Assignment - Once the line with "TEMP pin GND: GND -> 5V" is found in the entries below, print it and each following line exactly, stopping after the line with "SERVO1: SG90 -> none"; print nothing else.

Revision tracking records
------------------------------
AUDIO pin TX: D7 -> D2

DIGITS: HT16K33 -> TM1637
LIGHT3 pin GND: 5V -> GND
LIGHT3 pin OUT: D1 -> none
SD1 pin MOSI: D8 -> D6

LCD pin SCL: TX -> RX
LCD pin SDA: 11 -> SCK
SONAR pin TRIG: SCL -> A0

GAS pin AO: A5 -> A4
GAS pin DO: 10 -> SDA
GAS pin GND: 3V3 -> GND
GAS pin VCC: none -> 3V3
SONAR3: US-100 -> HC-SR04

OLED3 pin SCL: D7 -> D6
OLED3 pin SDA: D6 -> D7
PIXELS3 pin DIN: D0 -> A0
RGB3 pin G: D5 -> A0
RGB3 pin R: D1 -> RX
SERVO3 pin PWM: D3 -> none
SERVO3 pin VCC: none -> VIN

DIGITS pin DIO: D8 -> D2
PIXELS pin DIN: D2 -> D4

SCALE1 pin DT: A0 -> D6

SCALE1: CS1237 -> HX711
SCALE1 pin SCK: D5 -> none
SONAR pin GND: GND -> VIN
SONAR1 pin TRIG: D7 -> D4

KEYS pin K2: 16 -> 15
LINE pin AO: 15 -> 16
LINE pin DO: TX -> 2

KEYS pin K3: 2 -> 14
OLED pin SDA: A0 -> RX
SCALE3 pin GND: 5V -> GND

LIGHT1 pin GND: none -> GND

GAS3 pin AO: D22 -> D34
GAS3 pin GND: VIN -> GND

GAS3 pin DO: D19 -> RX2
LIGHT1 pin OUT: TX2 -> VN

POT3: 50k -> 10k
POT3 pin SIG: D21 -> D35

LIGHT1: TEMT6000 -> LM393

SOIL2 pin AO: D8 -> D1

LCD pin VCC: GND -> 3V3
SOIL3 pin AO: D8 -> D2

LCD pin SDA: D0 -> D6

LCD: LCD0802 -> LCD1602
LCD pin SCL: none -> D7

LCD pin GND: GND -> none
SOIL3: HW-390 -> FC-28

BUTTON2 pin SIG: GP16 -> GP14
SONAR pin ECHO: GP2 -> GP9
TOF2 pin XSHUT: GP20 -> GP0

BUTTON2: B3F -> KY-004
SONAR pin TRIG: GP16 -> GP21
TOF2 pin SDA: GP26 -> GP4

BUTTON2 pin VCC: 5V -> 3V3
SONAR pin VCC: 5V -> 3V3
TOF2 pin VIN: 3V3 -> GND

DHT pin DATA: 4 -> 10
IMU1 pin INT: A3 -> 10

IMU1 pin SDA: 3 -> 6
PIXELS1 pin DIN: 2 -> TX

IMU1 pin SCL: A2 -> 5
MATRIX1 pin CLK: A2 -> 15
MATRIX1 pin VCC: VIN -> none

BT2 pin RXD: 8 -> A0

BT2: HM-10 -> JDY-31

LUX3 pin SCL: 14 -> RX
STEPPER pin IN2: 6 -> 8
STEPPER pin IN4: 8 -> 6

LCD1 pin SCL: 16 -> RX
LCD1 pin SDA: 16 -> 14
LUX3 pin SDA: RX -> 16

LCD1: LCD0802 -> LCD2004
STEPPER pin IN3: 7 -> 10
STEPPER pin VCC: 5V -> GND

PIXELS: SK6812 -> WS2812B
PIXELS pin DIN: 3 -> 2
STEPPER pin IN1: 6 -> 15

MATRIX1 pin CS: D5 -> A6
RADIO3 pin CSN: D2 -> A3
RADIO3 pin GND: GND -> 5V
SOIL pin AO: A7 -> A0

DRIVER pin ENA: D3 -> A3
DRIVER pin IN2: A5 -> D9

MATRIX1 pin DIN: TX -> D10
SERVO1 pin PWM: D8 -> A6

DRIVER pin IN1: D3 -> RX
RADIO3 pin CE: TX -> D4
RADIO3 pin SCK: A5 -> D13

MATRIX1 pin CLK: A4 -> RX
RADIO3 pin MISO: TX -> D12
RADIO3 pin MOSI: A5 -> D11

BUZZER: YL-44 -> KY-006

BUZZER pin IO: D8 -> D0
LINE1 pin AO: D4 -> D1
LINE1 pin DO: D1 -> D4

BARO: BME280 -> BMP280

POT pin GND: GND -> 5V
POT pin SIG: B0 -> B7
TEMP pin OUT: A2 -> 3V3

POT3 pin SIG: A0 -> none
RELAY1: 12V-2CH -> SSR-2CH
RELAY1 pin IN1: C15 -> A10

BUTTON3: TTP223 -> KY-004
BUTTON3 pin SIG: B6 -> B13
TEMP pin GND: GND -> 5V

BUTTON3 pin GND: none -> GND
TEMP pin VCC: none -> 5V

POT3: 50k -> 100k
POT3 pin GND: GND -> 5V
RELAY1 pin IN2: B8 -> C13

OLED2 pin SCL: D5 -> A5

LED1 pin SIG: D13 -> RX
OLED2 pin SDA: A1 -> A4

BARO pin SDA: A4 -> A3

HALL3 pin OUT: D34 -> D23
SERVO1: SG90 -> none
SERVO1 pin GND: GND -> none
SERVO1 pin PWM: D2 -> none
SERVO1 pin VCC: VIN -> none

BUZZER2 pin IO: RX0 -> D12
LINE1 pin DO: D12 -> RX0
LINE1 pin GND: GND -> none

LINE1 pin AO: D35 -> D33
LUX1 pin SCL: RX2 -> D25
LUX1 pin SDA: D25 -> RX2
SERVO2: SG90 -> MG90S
------------------------------
Solution for this problem -
TEMP pin GND: GND -> 5V

BUTTON3 pin GND: none -> GND
TEMP pin VCC: none -> 5V

POT3: 50k -> 100k
POT3 pin GND: GND -> 5V
RELAY1 pin IN2: B8 -> C13

OLED2 pin SCL: D5 -> A5

LED1 pin SIG: D13 -> RX
OLED2 pin SDA: A1 -> A4

BARO pin SDA: A4 -> A3

HALL3 pin OUT: D34 -> D23
SERVO1: SG90 -> none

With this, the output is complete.